Problem to work on:
Reproduce the data below in full and exclude every picture.

Source data
>>>>

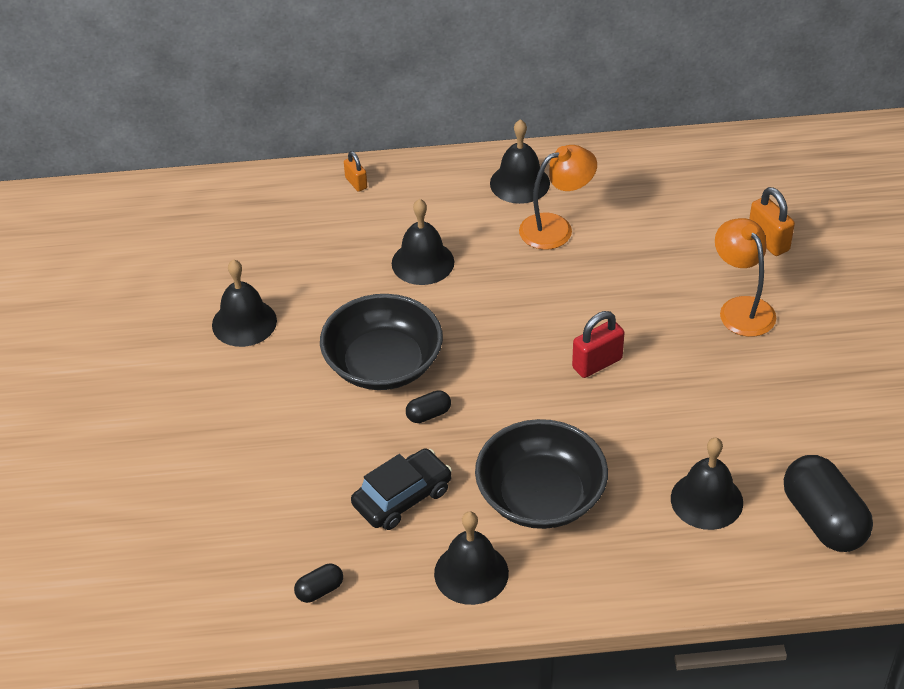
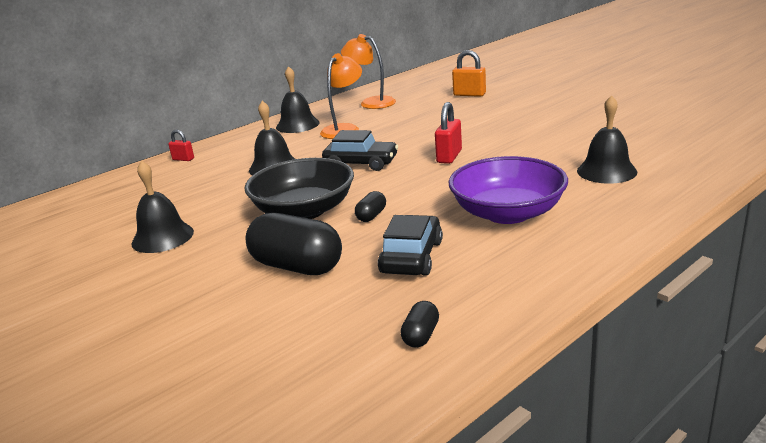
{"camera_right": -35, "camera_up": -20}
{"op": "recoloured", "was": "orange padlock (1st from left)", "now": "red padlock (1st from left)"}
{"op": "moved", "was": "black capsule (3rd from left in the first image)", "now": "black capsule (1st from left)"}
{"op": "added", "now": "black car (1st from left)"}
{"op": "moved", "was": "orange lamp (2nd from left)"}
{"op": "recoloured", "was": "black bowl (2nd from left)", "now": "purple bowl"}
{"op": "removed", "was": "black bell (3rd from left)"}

<<<<

Your solution:
{"camera_right": -35, "camera_up": -20}
{"op": "recoloured", "was": "orange padlock (1st from left)", "now": "red padlock (1st from left)"}
{"op": "moved", "was": "black capsule (3rd from left in the first image)", "now": "black capsule (1st from left)"}
{"op": "added", "now": "black car (1st from left)"}
{"op": "moved", "was": "orange lamp (2nd from left)"}
{"op": "recoloured", "was": "black bowl (2nd from left)", "now": "purple bowl"}
{"op": "removed", "was": "black bell (3rd from left)"}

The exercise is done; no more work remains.